*Task objective:*
Scan the records for the string "none", then copy each line that has it.

*Provided information:*
■ ■ ■ ■ ■
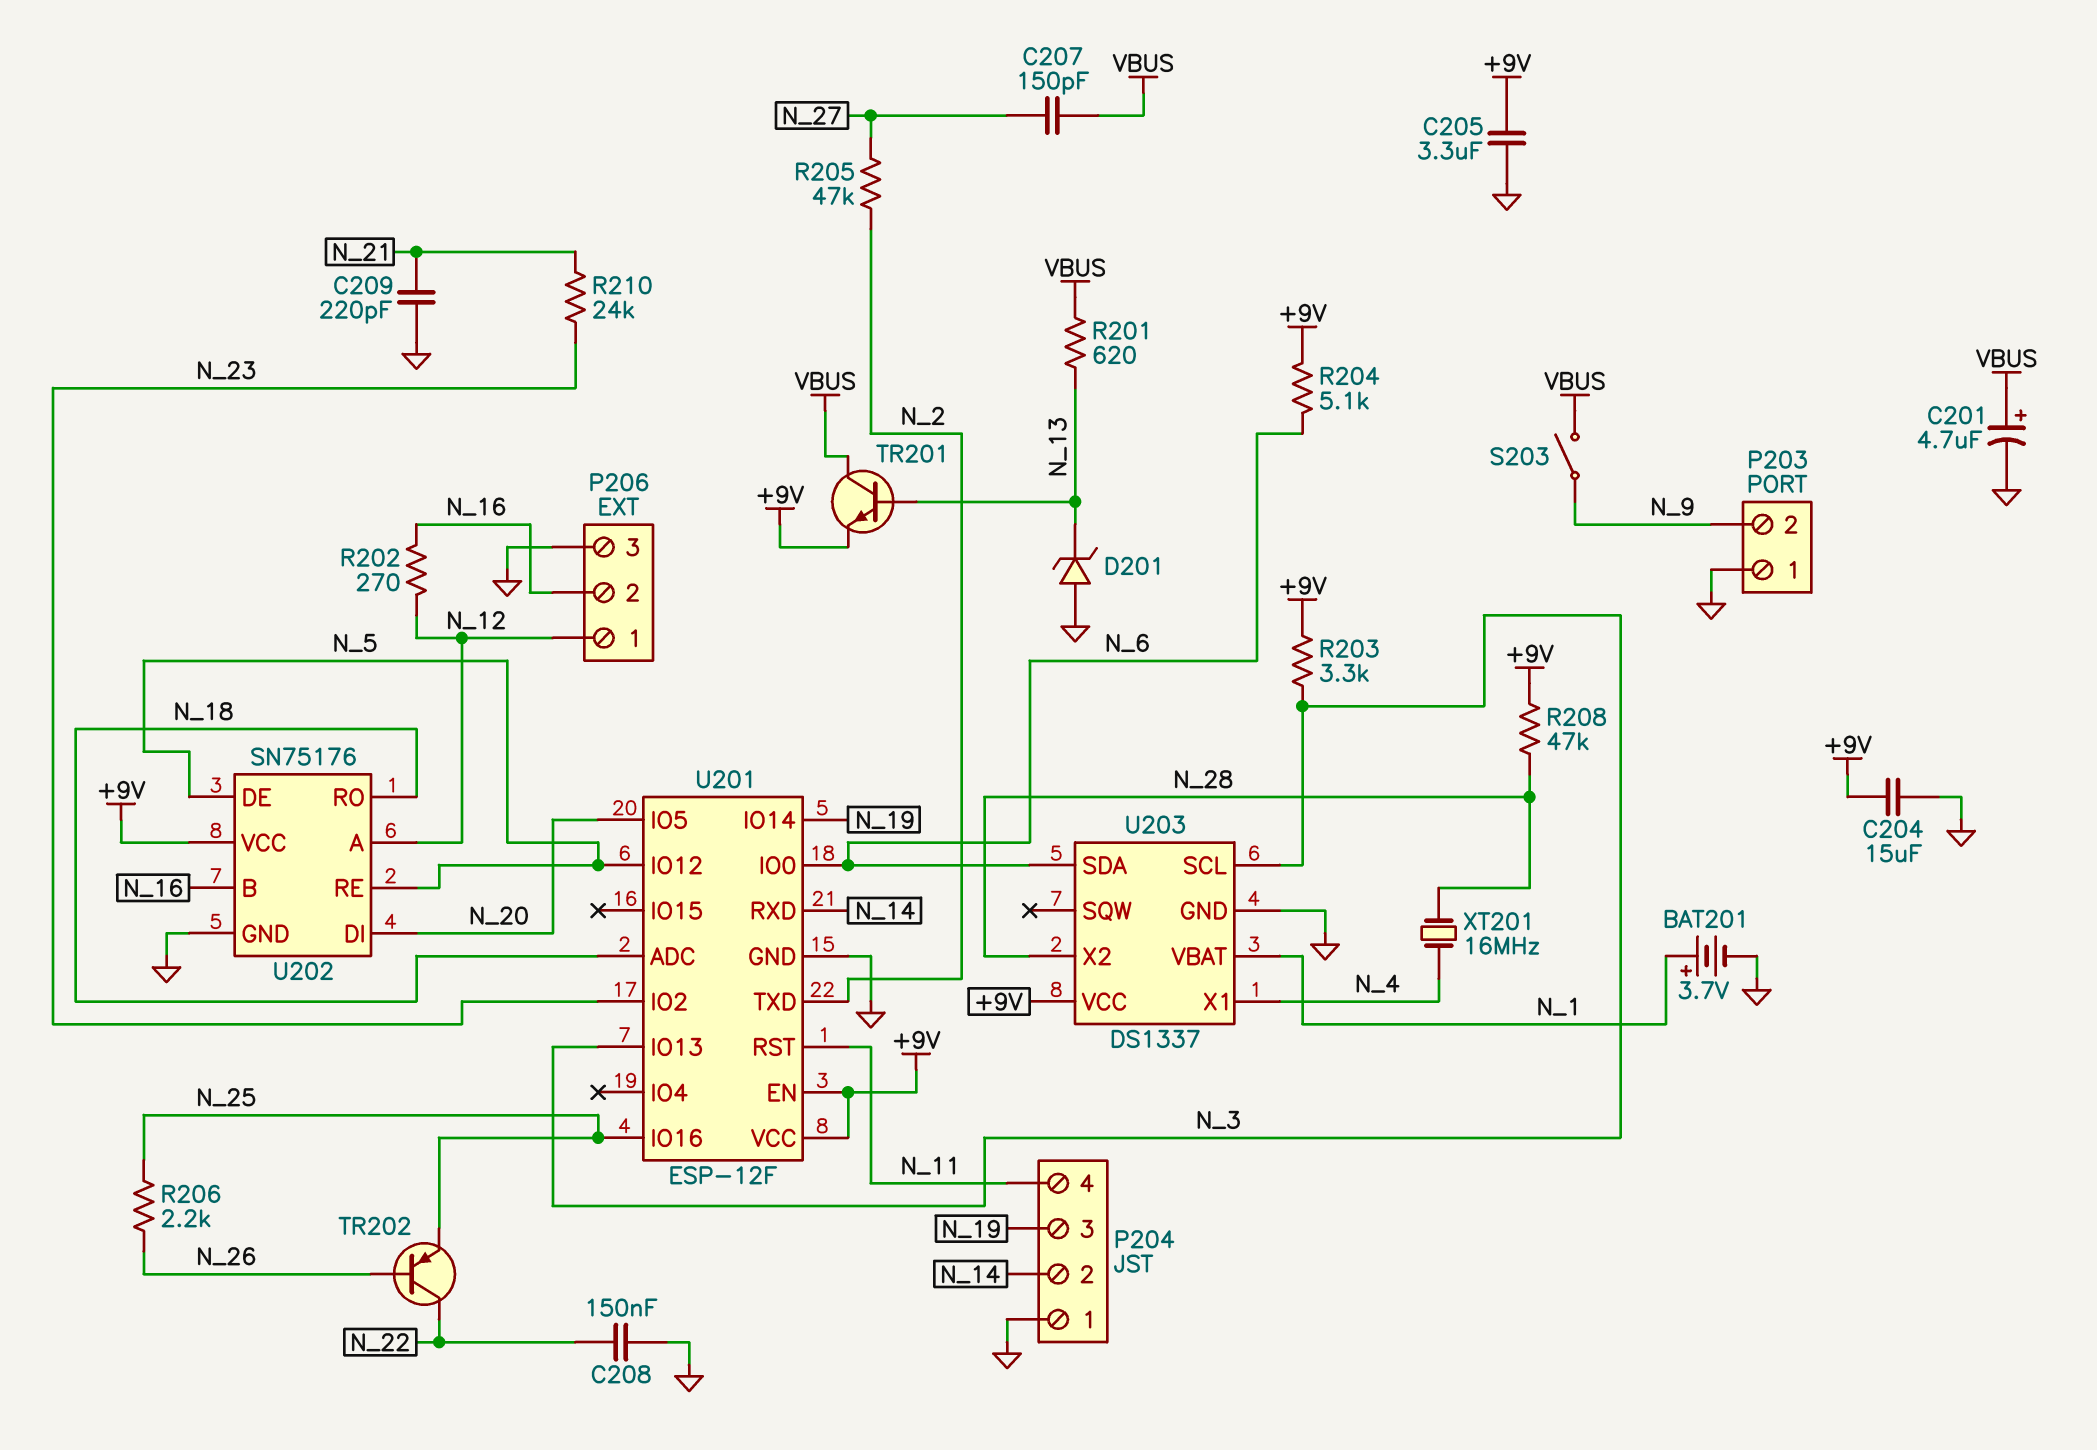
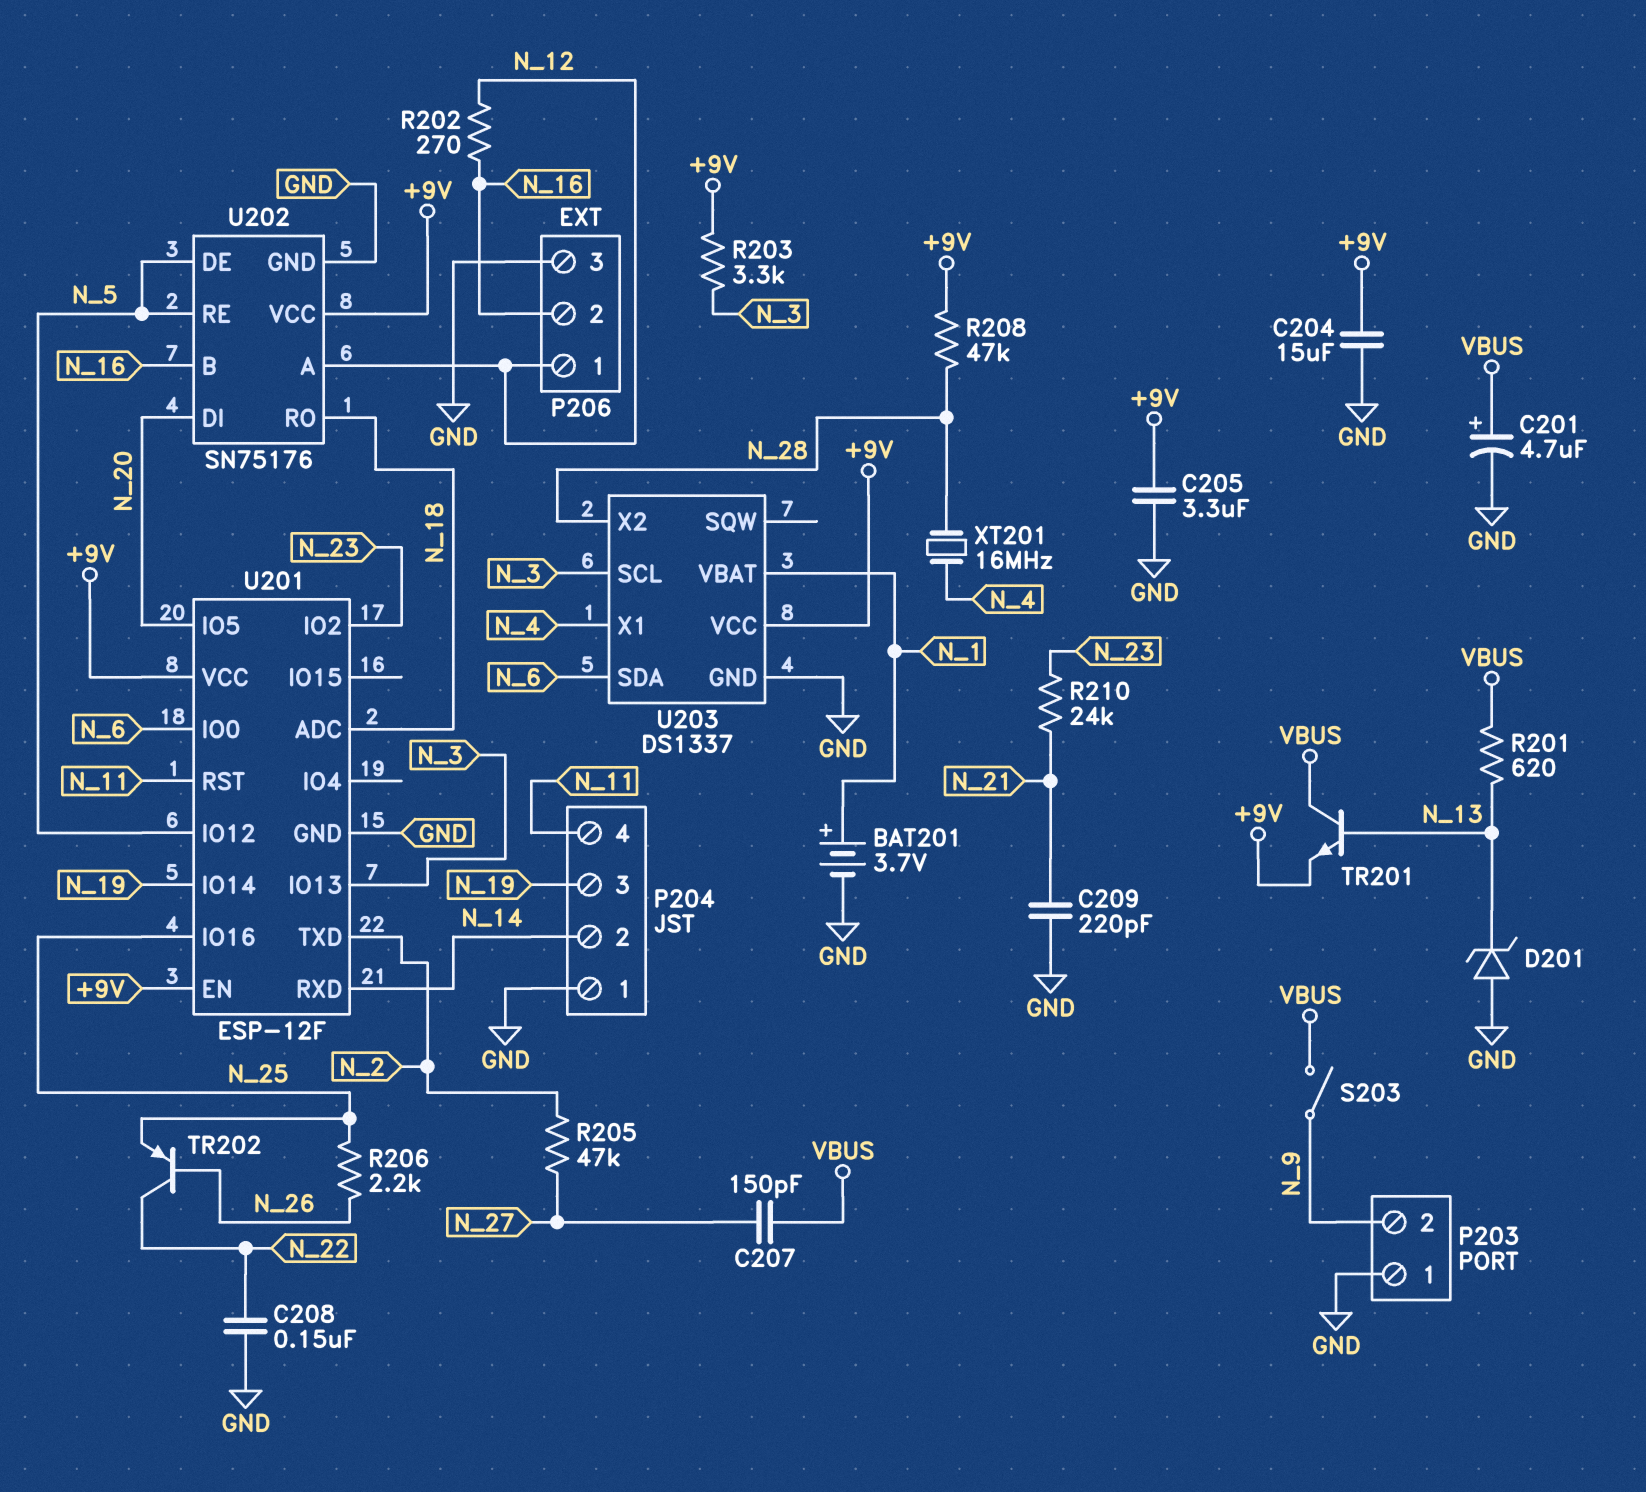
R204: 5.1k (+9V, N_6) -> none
■ ■ ■ ■ ■
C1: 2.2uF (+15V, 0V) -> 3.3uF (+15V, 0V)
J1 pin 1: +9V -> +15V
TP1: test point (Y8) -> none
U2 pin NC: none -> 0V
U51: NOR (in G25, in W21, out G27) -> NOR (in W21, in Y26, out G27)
■ ■ ■ ■ ■
*Your response:*
R204: 5.1k (+9V, N_6) -> none
TP1: test point (Y8) -> none
U2 pin NC: none -> 0V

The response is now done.